● Dataset records:
/---
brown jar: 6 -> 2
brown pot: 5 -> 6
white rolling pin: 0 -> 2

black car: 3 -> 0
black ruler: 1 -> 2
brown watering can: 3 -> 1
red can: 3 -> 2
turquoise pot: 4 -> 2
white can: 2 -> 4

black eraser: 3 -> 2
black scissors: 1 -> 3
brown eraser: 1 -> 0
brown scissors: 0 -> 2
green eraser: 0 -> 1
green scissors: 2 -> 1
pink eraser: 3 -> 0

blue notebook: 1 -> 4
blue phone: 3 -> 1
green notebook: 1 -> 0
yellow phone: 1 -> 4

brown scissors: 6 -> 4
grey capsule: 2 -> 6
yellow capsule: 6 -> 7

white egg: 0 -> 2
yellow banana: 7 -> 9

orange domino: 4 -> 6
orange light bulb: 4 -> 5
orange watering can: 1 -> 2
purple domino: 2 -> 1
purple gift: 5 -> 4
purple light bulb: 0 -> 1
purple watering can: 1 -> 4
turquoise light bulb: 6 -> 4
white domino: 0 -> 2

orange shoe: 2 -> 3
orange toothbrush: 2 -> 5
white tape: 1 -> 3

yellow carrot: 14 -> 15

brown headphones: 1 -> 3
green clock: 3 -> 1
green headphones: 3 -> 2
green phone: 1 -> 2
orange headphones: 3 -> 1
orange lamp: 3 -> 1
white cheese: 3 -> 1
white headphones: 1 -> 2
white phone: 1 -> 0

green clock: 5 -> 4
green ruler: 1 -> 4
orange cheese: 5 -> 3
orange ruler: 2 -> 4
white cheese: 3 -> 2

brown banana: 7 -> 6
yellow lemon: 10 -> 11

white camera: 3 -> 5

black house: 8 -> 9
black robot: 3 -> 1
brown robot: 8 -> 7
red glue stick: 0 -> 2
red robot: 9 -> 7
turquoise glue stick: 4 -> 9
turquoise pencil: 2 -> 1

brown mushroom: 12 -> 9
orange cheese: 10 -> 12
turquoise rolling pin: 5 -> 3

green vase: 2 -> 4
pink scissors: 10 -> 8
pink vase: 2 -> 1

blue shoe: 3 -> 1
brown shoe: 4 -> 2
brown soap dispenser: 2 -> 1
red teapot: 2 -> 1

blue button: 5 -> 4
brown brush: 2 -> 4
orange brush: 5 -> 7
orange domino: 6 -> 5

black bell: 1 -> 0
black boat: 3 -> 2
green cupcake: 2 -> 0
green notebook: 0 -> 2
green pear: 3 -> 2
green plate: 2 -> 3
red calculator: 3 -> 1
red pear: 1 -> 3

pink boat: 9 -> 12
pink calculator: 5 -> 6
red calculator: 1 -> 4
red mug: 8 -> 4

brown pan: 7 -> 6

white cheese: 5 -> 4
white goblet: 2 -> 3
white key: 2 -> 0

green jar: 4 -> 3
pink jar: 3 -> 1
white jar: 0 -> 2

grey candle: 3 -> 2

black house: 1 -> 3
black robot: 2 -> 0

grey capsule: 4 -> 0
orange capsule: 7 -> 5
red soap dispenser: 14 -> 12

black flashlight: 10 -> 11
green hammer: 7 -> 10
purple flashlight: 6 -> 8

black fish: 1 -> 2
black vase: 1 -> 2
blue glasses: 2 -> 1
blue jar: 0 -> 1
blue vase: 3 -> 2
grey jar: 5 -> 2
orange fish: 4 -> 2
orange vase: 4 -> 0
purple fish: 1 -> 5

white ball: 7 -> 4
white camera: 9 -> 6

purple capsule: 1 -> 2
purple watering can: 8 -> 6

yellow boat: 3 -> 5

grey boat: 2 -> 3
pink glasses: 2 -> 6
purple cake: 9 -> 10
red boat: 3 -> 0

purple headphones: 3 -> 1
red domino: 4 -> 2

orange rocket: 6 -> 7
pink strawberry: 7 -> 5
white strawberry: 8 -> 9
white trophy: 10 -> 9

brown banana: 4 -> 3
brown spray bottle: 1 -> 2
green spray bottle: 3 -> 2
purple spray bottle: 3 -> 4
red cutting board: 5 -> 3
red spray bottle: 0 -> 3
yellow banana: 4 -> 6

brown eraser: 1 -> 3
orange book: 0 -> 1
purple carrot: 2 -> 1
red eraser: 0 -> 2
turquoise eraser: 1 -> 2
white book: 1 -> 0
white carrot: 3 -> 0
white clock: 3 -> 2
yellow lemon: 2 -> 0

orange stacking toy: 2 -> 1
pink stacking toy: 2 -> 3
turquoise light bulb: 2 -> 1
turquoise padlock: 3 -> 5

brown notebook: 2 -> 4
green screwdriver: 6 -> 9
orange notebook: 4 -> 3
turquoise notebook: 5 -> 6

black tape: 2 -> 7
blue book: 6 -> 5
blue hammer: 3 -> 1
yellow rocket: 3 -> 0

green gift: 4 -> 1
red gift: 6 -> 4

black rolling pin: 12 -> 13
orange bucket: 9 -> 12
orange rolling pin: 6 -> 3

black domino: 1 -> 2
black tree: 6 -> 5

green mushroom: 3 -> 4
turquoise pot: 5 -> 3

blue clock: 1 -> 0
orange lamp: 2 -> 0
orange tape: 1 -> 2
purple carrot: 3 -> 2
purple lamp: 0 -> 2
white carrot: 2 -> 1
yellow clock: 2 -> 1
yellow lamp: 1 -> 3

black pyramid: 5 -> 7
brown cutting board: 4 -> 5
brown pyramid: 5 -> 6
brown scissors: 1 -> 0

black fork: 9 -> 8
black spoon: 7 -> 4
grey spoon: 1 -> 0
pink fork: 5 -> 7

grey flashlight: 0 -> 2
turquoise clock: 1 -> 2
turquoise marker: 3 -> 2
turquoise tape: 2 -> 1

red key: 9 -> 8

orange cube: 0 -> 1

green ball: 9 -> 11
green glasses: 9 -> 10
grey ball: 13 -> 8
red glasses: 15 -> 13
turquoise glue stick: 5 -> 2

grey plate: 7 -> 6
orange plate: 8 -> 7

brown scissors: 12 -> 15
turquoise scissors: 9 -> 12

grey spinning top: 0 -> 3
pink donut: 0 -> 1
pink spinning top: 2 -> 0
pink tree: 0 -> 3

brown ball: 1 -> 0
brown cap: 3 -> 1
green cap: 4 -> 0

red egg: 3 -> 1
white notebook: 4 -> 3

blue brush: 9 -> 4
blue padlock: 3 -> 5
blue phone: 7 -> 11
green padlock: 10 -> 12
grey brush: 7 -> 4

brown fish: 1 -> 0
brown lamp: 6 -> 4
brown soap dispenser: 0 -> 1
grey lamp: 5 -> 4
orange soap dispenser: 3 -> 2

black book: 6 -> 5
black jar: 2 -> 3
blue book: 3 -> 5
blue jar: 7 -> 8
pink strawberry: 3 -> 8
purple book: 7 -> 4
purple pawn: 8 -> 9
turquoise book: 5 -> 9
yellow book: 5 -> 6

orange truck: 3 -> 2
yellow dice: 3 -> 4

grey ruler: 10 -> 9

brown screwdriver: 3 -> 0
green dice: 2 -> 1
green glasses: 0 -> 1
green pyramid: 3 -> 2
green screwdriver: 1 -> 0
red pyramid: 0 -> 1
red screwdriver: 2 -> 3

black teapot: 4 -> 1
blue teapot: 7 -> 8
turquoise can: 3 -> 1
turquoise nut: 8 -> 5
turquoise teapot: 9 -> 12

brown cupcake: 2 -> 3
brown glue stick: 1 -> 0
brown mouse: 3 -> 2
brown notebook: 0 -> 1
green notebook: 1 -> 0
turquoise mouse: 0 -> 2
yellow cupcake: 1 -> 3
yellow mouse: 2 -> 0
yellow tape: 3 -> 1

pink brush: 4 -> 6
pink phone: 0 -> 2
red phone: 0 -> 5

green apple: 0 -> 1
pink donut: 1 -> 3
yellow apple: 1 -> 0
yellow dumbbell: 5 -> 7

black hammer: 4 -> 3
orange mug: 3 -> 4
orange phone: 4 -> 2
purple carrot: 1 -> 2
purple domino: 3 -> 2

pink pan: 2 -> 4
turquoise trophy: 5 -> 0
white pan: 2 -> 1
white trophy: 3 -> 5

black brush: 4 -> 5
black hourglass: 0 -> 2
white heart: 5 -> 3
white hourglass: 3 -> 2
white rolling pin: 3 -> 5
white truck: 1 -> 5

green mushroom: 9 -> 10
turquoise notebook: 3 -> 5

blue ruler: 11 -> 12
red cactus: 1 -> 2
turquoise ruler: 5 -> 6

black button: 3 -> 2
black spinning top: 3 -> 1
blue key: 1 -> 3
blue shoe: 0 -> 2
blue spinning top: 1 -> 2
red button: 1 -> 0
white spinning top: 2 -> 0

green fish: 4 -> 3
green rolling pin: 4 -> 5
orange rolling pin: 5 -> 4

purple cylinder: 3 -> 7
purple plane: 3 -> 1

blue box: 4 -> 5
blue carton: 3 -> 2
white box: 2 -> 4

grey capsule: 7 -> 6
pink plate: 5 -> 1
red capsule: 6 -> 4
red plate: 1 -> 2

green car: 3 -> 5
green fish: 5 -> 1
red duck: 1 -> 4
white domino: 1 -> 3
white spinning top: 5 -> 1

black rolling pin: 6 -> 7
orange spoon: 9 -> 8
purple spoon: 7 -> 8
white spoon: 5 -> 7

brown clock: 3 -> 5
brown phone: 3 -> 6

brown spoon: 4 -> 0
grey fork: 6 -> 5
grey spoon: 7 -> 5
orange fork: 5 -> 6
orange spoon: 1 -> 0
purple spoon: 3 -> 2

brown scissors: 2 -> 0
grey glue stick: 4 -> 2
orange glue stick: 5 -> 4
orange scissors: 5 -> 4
\---
● What to do: Which lines run from the one containing "white rolling pin: 3 -> 5" to the end of the entries above? Quote exactly those, and only those.

● Response:
white rolling pin: 3 -> 5
white truck: 1 -> 5

green mushroom: 9 -> 10
turquoise notebook: 3 -> 5

blue ruler: 11 -> 12
red cactus: 1 -> 2
turquoise ruler: 5 -> 6

black button: 3 -> 2
black spinning top: 3 -> 1
blue key: 1 -> 3
blue shoe: 0 -> 2
blue spinning top: 1 -> 2
red button: 1 -> 0
white spinning top: 2 -> 0

green fish: 4 -> 3
green rolling pin: 4 -> 5
orange rolling pin: 5 -> 4

purple cylinder: 3 -> 7
purple plane: 3 -> 1

blue box: 4 -> 5
blue carton: 3 -> 2
white box: 2 -> 4

grey capsule: 7 -> 6
pink plate: 5 -> 1
red capsule: 6 -> 4
red plate: 1 -> 2

green car: 3 -> 5
green fish: 5 -> 1
red duck: 1 -> 4
white domino: 1 -> 3
white spinning top: 5 -> 1

black rolling pin: 6 -> 7
orange spoon: 9 -> 8
purple spoon: 7 -> 8
white spoon: 5 -> 7

brown clock: 3 -> 5
brown phone: 3 -> 6

brown spoon: 4 -> 0
grey fork: 6 -> 5
grey spoon: 7 -> 5
orange fork: 5 -> 6
orange spoon: 1 -> 0
purple spoon: 3 -> 2

brown scissors: 2 -> 0
grey glue stick: 4 -> 2
orange glue stick: 5 -> 4
orange scissors: 5 -> 4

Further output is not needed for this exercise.